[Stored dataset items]
-=-=-=-=-

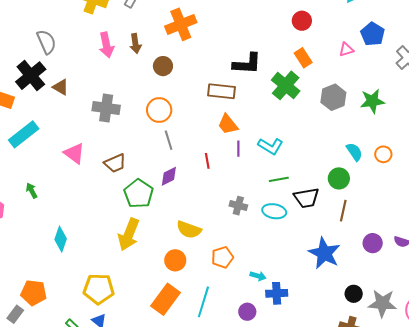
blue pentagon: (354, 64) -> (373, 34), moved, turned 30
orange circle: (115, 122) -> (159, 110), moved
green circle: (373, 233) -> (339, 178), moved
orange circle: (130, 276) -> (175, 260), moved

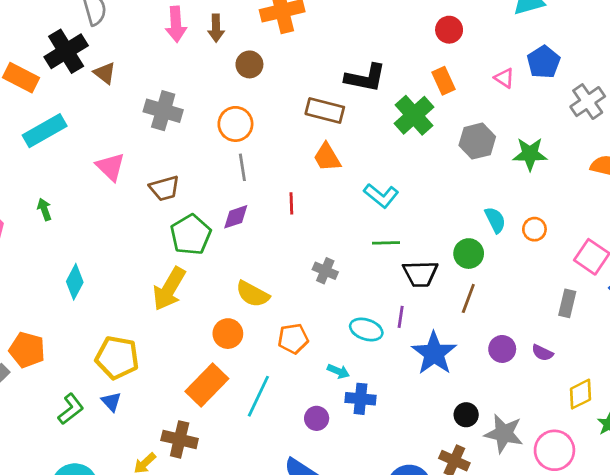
pink triangle: (346, 50) -> (504, 78), turned 42
purple line: (238, 149) -> (401, 317), moved
cyan ellipse: (274, 211) -> (366, 330), moved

-=-=-=-=-

> [JOB ITEM] Reproduce exactly the lines from the one containing "pink triangle: (346, 50)" through the last line of the records above, including both, and nothing else.

> [SOLUTION TO THE PROBLEM]
pink triangle: (346, 50) -> (504, 78), turned 42
purple line: (238, 149) -> (401, 317), moved
cyan ellipse: (274, 211) -> (366, 330), moved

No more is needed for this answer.